EXERCISE AIM — Print the whole listing below exactly as given, pictures excluded.

═══ TASK INPUT ═══

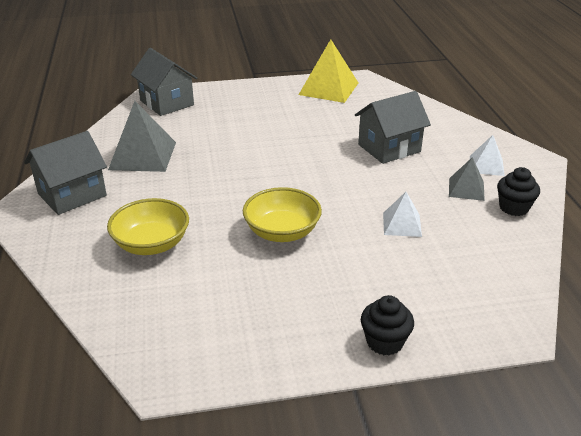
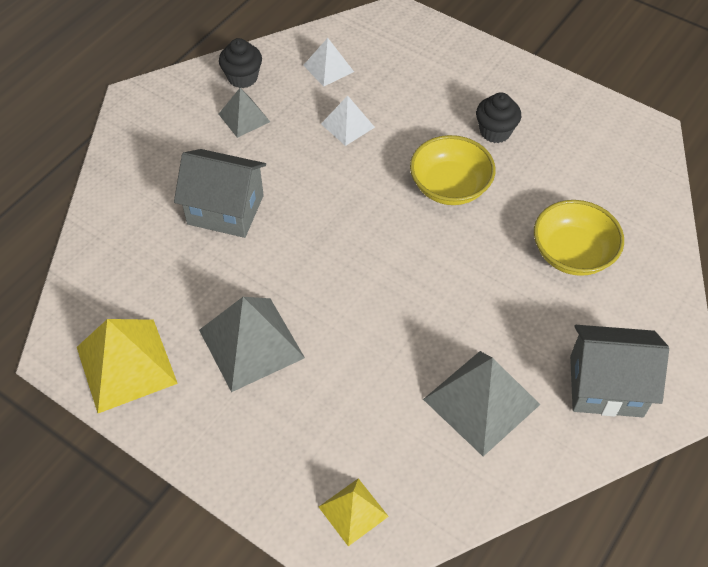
camera: 135 degrees left, 20 degrees up
grey house [131,48,197,116] -> yellow pyramid [319,478,389,546]
black cupcake [361,295,414,356] -> black cupcake moved to [476,92,521,143]
white pyramid [470,135,505,176] -> white pyramid moved to [303,38,354,87]
none -> grey pyramid [199,297,305,392]

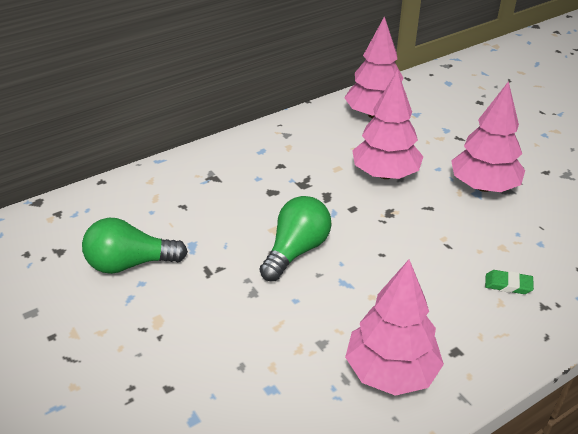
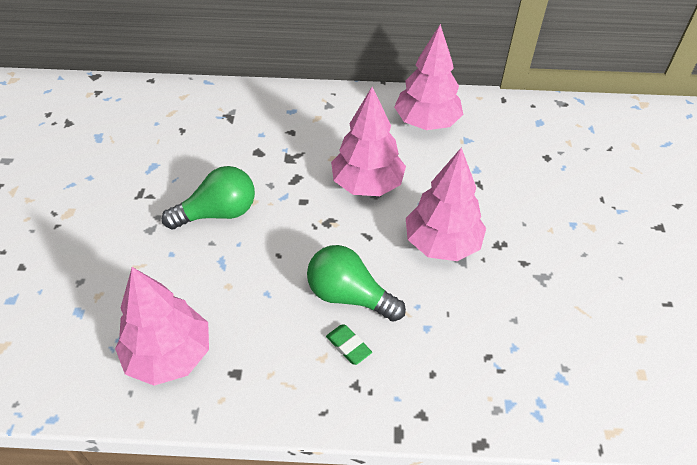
camera: 35 degrees right, 10 degrees up
green light bulb [82,218,188,274] -> green light bulb moved to [307,245,406,322]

═══

YOUR SOLUTION —
camera: 135 degrees left, 20 degrees up
grey house [131,48,197,116] -> yellow pyramid [319,478,389,546]
black cupcake [361,295,414,356] -> black cupcake moved to [476,92,521,143]
white pyramid [470,135,505,176] -> white pyramid moved to [303,38,354,87]
none -> grey pyramid [199,297,305,392]

camera: 35 degrees right, 10 degrees up
green light bulb [82,218,188,274] -> green light bulb moved to [307,245,406,322]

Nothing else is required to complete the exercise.